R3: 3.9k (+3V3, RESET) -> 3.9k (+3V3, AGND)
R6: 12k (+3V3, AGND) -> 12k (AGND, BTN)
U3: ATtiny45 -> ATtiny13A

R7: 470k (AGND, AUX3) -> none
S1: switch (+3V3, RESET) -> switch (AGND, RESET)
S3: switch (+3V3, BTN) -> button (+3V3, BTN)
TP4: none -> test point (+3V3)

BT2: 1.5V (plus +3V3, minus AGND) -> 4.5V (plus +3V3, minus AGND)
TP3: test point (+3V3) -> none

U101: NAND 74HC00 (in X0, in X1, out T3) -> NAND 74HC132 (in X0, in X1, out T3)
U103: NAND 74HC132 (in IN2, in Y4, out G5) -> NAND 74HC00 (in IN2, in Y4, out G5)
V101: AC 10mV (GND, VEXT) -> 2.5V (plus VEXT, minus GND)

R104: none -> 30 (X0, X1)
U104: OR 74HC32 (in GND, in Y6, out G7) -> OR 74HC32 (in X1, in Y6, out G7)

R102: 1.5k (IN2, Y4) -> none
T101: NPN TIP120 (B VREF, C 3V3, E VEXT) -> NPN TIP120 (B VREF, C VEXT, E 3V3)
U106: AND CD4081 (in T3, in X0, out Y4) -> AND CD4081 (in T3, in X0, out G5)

________________________________________

→ EXERCISE DIRECTIONS
Give the listing above again in full, with no word altered.

→ WRITTEN ANSWER
R3: 3.9k (+3V3, RESET) -> 3.9k (+3V3, AGND)
R6: 12k (+3V3, AGND) -> 12k (AGND, BTN)
U3: ATtiny45 -> ATtiny13A

R7: 470k (AGND, AUX3) -> none
S1: switch (+3V3, RESET) -> switch (AGND, RESET)
S3: switch (+3V3, BTN) -> button (+3V3, BTN)
TP4: none -> test point (+3V3)

BT2: 1.5V (plus +3V3, minus AGND) -> 4.5V (plus +3V3, minus AGND)
TP3: test point (+3V3) -> none

U101: NAND 74HC00 (in X0, in X1, out T3) -> NAND 74HC132 (in X0, in X1, out T3)
U103: NAND 74HC132 (in IN2, in Y4, out G5) -> NAND 74HC00 (in IN2, in Y4, out G5)
V101: AC 10mV (GND, VEXT) -> 2.5V (plus VEXT, minus GND)

R104: none -> 30 (X0, X1)
U104: OR 74HC32 (in GND, in Y6, out G7) -> OR 74HC32 (in X1, in Y6, out G7)

R102: 1.5k (IN2, Y4) -> none
T101: NPN TIP120 (B VREF, C 3V3, E VEXT) -> NPN TIP120 (B VREF, C VEXT, E 3V3)
U106: AND CD4081 (in T3, in X0, out Y4) -> AND CD4081 (in T3, in X0, out G5)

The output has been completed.